• [Work request] Below are records; extract exactly the lines from the one containing "(429, 426) = (889, 326): brown" through the last, both included, and keep the pictures out.
─── Material for this exercise ───
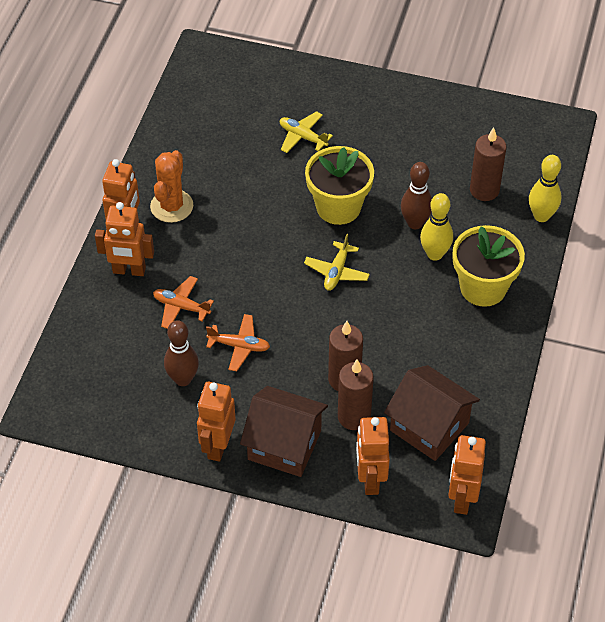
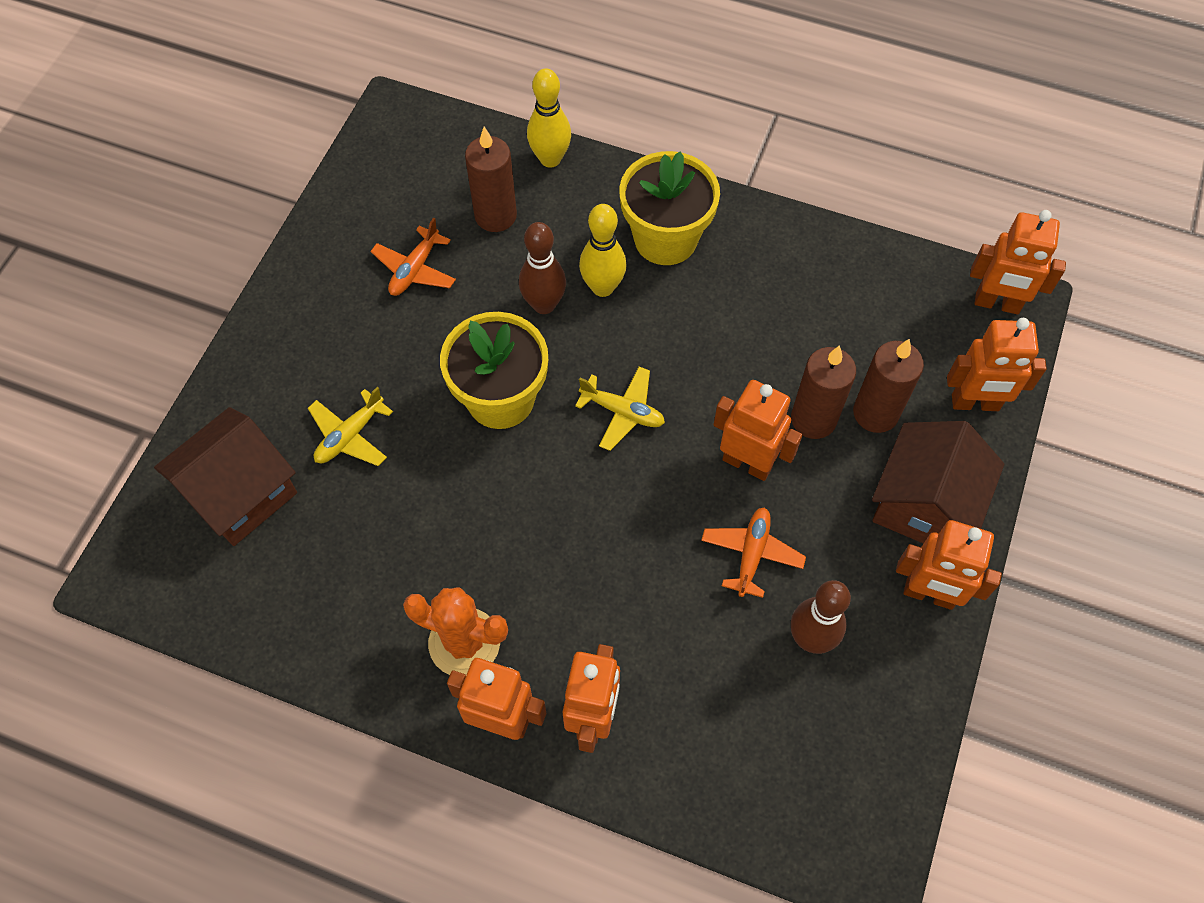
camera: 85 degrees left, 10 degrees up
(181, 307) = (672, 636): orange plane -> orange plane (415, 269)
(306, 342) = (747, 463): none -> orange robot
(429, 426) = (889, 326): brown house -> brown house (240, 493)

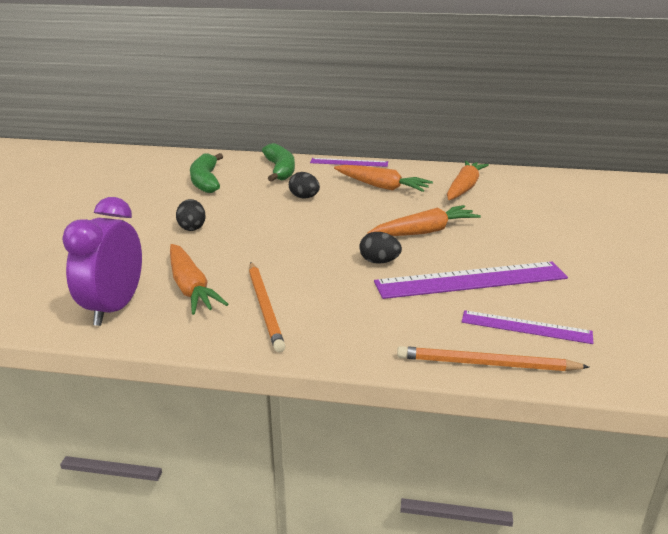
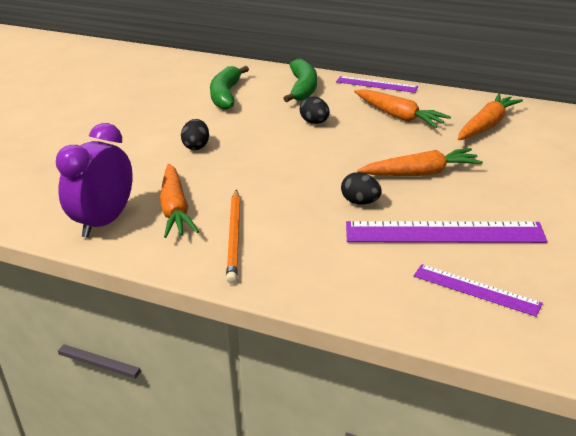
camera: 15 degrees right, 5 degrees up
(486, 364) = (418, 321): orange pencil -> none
───
• [Exercise solution]
(429, 426) = (889, 326): brown house -> brown house (240, 493)

camera: 15 degrees right, 5 degrees up
(486, 364) = (418, 321): orange pencil -> none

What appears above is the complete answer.